[Coordinate-based object records]

....

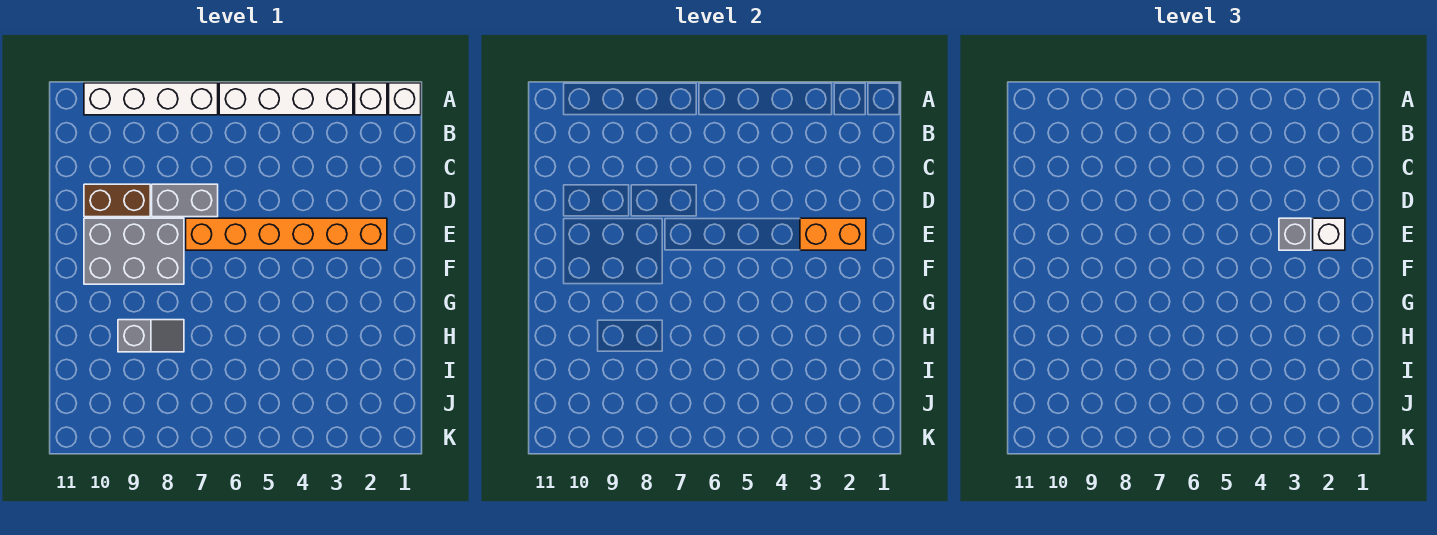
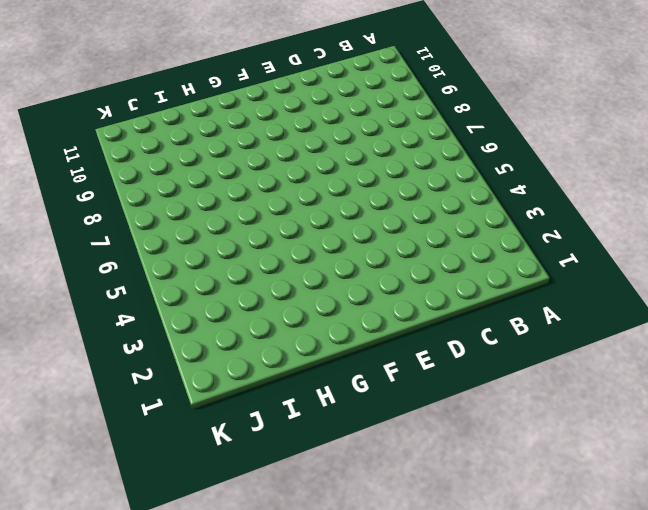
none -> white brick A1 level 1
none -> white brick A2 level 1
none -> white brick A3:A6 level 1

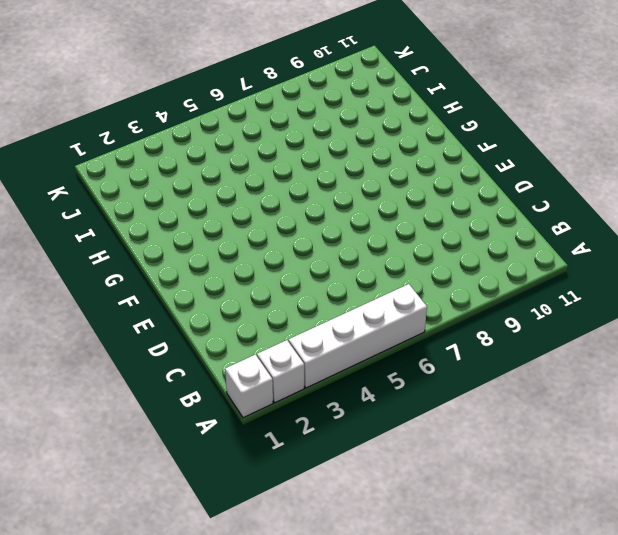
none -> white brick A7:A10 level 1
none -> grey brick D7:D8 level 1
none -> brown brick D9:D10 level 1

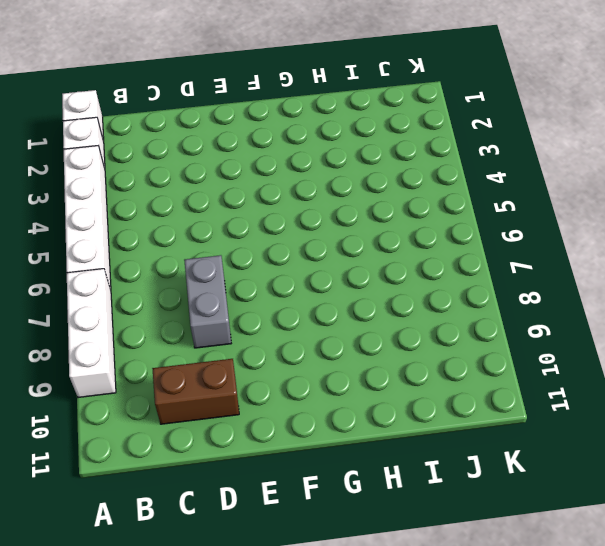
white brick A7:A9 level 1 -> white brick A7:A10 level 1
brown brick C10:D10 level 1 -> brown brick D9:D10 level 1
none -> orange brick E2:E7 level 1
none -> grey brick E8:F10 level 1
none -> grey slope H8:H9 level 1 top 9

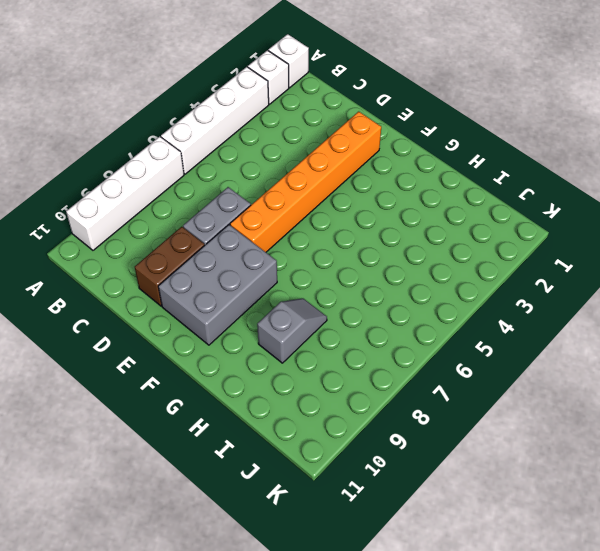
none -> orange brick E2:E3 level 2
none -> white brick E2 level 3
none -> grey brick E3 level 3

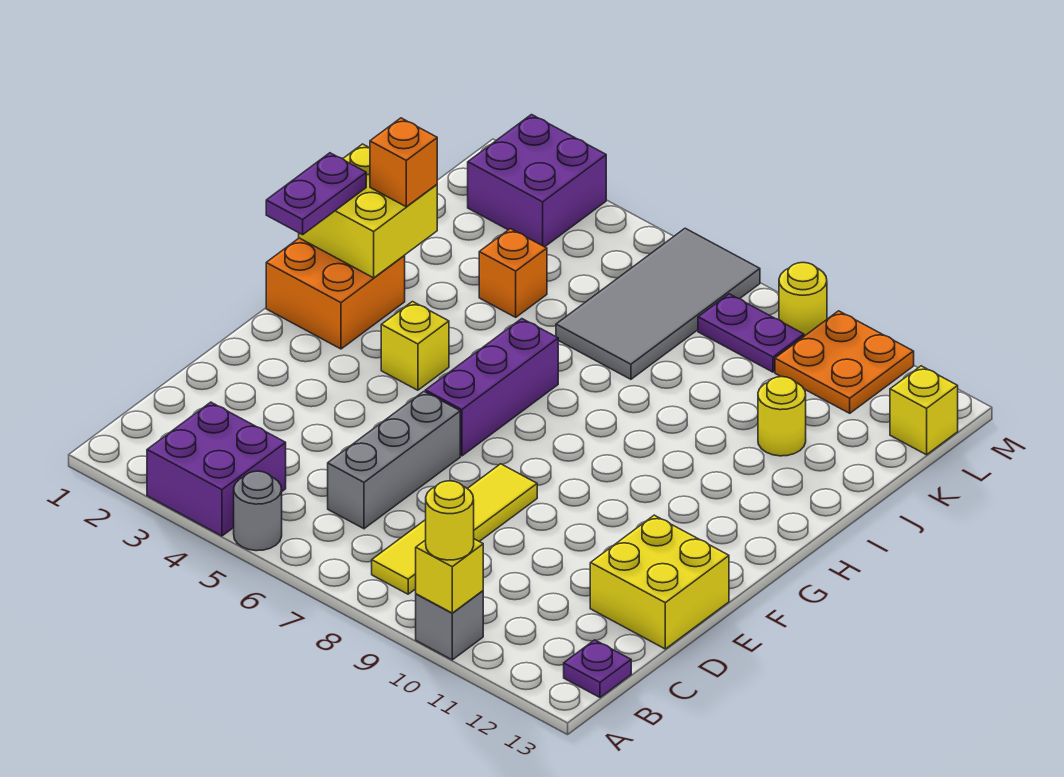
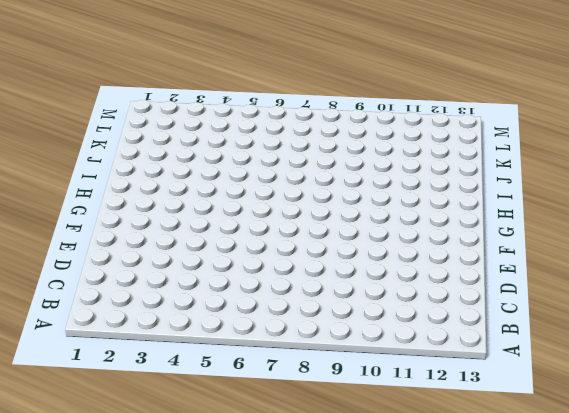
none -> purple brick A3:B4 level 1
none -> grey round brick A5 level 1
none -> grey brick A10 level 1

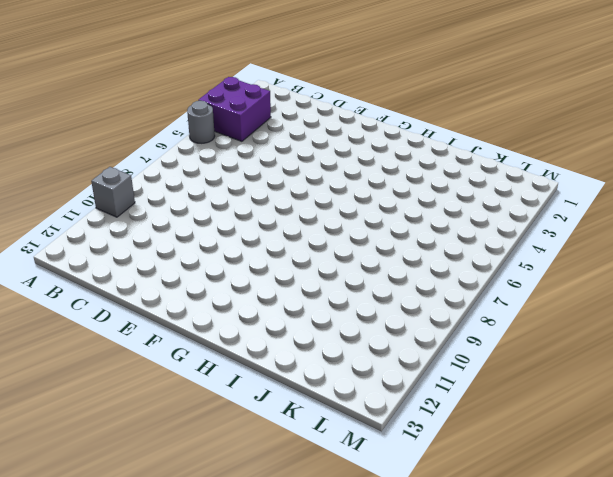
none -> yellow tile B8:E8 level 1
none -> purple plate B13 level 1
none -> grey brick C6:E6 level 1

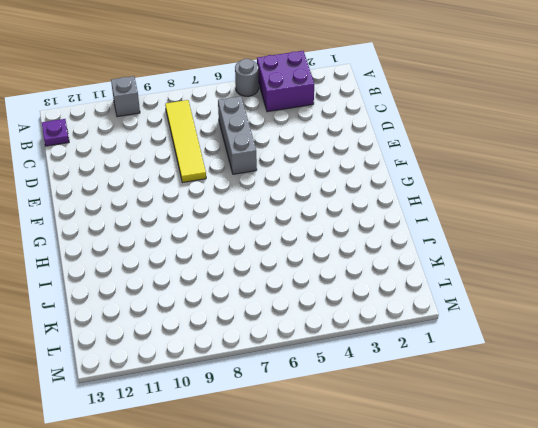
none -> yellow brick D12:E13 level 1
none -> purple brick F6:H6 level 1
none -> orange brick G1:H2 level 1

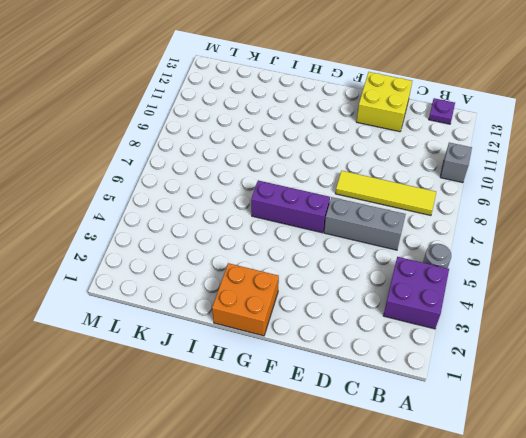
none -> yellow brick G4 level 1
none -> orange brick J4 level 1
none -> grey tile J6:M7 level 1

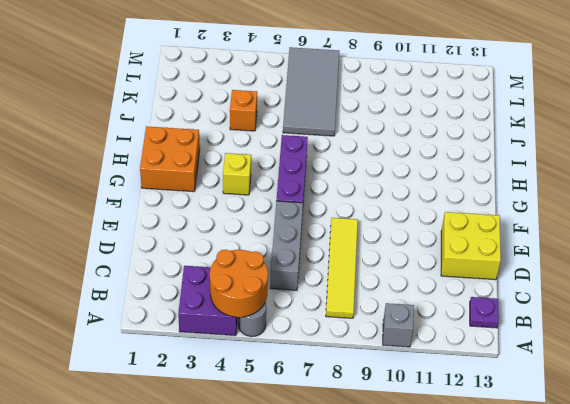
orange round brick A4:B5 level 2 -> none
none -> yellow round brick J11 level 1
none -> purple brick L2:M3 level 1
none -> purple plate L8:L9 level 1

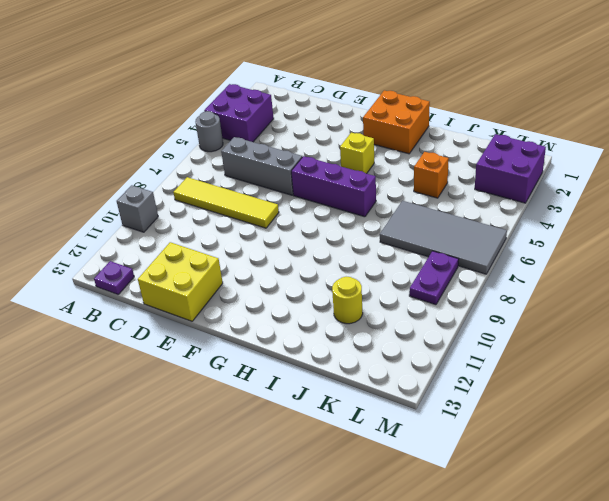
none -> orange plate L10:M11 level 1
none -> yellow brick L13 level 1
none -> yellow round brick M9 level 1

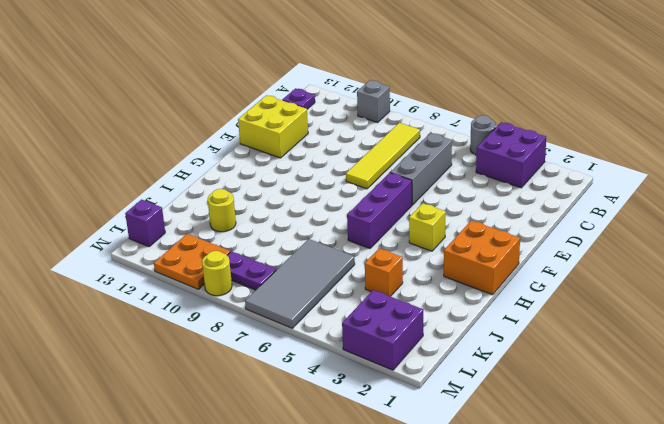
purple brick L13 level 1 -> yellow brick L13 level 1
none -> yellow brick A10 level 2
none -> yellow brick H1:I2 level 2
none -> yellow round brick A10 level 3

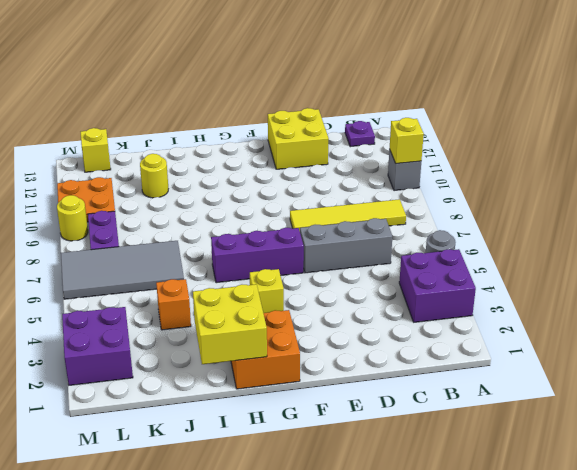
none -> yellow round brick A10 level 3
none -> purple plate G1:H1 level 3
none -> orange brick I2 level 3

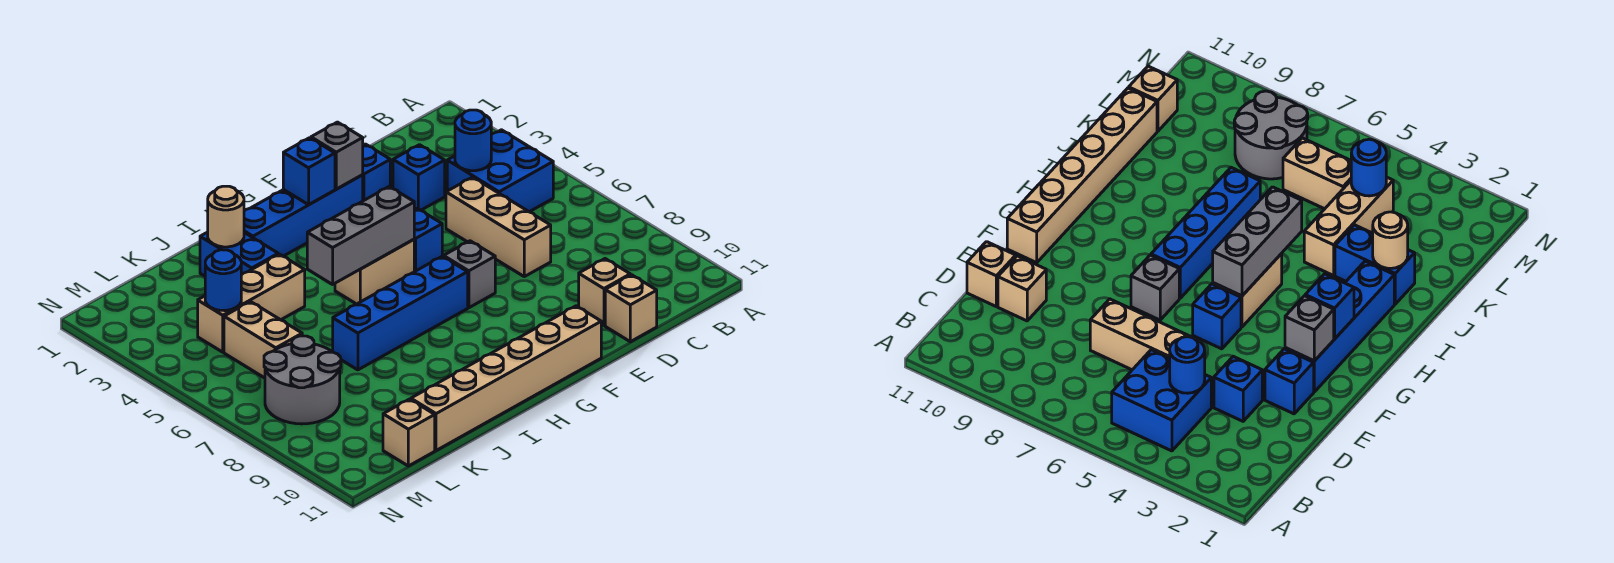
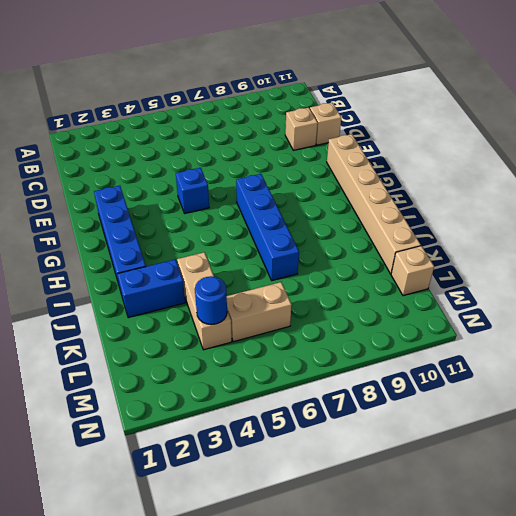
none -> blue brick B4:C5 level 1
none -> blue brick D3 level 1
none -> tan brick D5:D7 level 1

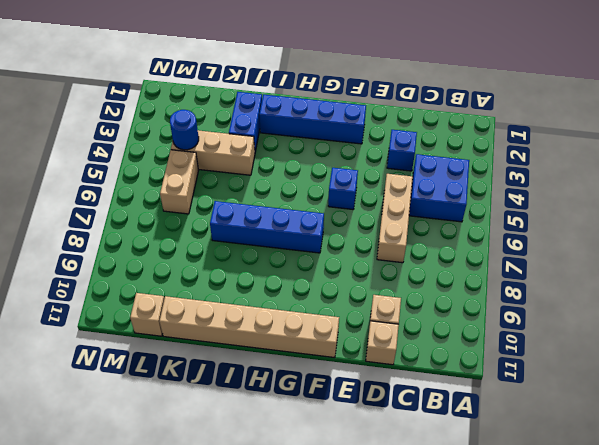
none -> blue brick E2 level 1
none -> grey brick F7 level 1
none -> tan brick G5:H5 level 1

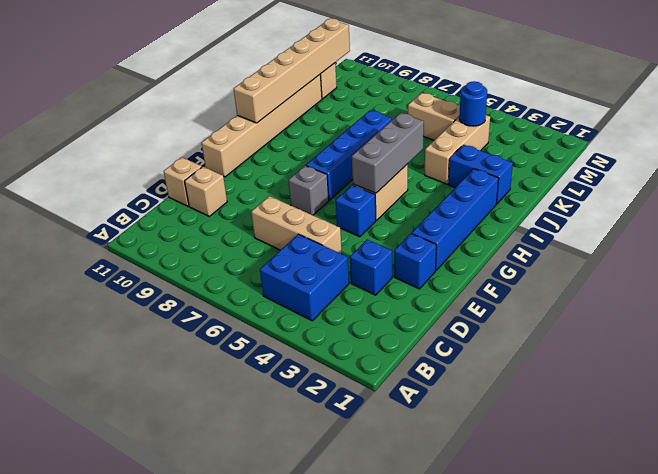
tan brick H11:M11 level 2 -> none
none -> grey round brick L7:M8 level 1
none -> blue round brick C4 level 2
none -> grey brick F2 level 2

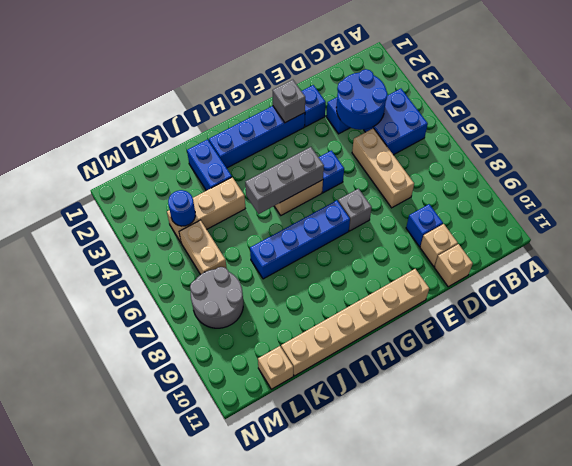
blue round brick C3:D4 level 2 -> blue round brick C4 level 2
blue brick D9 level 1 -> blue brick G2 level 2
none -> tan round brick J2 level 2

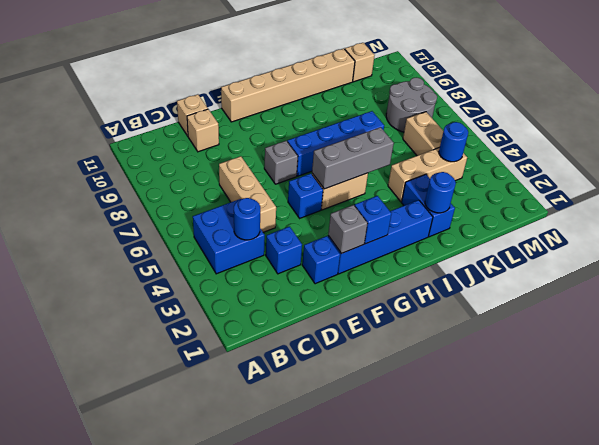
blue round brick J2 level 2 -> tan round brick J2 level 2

....

EXERCISE INSTRUCTIONS:
Take the entries above and copy exactly the lines starting at the one with "none -> purple plate G1:H1 level 3" and ending at the one with "none -> tan brick G5:H5 level 1"; nothing outside that span, and no pictures.

YOUR RESPONSE:
none -> purple plate G1:H1 level 3
none -> orange brick I2 level 3

none -> blue brick B4:C5 level 1
none -> blue brick D3 level 1
none -> tan brick D5:D7 level 1

none -> blue brick E2 level 1
none -> grey brick F7 level 1
none -> tan brick G5:H5 level 1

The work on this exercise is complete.